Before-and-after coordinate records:
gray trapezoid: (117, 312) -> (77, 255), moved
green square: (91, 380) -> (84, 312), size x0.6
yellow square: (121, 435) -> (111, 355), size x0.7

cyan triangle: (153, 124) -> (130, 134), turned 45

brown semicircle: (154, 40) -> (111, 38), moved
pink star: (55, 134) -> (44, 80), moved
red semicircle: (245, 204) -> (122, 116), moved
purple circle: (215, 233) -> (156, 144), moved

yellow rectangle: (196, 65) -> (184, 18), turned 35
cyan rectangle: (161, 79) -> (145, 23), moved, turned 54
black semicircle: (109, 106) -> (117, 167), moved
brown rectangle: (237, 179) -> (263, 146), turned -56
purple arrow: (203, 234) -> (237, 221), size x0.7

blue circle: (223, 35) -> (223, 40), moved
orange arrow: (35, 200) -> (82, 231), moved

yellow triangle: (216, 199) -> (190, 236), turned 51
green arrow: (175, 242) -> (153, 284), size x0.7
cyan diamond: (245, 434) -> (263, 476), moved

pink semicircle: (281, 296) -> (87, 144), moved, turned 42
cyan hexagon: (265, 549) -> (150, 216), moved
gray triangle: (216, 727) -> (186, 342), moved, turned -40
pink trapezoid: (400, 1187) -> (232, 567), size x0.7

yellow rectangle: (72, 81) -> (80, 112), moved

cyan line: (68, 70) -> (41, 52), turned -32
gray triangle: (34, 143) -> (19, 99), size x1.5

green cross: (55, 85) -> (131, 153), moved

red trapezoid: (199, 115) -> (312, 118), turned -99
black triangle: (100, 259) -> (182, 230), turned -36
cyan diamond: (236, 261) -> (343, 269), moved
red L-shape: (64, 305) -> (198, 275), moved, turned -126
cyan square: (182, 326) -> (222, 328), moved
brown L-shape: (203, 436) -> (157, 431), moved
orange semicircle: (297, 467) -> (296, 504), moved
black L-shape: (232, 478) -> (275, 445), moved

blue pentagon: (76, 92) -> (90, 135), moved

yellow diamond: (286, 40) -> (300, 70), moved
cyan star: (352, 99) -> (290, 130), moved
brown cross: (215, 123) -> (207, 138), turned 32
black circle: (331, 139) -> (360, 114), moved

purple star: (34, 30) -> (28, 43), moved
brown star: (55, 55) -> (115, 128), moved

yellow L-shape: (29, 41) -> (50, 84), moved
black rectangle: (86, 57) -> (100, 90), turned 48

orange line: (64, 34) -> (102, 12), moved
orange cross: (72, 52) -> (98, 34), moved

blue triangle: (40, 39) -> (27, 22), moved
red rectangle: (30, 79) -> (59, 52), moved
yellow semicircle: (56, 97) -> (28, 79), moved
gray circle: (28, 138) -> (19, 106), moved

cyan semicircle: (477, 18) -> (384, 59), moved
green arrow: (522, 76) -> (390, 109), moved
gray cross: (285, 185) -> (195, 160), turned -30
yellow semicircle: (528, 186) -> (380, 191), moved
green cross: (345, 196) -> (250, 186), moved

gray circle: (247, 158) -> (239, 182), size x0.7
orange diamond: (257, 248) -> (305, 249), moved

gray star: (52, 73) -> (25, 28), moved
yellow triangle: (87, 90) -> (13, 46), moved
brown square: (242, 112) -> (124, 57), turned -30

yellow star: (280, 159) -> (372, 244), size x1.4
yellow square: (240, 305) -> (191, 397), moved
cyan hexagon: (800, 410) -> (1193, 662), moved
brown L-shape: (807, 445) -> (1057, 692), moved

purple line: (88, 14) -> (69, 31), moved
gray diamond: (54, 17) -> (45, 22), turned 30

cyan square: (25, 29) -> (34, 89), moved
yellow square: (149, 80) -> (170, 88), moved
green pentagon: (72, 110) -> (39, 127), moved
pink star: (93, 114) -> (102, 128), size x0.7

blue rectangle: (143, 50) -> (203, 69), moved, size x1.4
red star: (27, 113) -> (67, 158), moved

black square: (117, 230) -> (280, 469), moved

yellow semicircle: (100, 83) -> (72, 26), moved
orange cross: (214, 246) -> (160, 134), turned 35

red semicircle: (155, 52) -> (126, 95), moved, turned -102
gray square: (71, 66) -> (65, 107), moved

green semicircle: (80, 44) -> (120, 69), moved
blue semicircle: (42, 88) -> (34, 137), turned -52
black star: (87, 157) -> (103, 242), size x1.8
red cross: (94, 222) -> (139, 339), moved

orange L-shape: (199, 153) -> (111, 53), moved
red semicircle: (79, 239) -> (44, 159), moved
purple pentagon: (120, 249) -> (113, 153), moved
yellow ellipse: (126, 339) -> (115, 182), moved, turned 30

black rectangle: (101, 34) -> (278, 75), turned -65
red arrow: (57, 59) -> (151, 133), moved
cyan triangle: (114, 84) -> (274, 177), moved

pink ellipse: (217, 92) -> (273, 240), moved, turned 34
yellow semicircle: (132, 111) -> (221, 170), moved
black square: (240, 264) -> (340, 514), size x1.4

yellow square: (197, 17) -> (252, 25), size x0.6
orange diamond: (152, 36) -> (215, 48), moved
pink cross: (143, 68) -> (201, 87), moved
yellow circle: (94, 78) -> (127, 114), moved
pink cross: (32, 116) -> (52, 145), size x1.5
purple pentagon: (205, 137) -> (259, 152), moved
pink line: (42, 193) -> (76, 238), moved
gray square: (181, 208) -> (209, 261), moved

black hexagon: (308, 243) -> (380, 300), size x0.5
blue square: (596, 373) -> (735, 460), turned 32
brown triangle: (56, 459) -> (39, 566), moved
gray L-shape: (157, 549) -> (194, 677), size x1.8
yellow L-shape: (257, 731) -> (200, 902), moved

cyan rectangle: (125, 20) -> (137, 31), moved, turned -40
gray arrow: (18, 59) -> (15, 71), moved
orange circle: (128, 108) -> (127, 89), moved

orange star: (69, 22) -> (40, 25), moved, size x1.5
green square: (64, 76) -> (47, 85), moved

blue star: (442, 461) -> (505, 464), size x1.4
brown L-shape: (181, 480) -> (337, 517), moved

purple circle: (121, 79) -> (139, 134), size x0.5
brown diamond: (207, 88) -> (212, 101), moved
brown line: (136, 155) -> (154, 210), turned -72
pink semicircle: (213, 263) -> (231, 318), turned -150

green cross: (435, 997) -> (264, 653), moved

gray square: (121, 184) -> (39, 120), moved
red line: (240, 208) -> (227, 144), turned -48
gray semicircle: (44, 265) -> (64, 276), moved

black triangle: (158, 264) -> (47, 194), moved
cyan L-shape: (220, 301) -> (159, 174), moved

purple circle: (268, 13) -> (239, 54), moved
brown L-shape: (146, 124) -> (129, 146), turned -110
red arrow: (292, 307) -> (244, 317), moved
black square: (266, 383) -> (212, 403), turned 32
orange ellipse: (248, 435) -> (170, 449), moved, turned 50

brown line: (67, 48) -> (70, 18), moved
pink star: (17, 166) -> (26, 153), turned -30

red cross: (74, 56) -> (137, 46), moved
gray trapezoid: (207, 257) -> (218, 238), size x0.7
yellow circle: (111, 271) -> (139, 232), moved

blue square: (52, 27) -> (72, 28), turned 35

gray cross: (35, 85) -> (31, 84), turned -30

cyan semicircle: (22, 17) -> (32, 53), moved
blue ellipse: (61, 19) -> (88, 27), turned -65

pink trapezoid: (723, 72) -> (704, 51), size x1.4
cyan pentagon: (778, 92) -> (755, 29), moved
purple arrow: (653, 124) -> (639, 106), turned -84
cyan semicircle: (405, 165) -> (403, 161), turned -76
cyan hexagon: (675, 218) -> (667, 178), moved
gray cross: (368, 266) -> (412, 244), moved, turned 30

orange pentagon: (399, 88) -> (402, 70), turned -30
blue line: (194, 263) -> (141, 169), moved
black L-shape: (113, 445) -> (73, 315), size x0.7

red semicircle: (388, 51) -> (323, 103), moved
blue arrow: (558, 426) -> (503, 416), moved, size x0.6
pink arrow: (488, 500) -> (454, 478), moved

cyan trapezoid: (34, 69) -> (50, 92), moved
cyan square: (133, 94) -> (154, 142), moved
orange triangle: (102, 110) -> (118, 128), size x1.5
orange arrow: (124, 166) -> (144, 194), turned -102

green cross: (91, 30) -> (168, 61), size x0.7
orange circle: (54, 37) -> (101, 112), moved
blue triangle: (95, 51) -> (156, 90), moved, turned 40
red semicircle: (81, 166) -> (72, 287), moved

▶ _About this task_:
For this exercise, repeat exactly the lines of the data above from the one with "cyan hexagon: (675, 218) -> (667, 178), moved" down to the one with "black L-shape: (113, 445)", both end lines included.

▶ _Solution to this problem_:
cyan hexagon: (675, 218) -> (667, 178), moved
gray cross: (368, 266) -> (412, 244), moved, turned 30

orange pentagon: (399, 88) -> (402, 70), turned -30
blue line: (194, 263) -> (141, 169), moved
black L-shape: (113, 445) -> (73, 315), size x0.7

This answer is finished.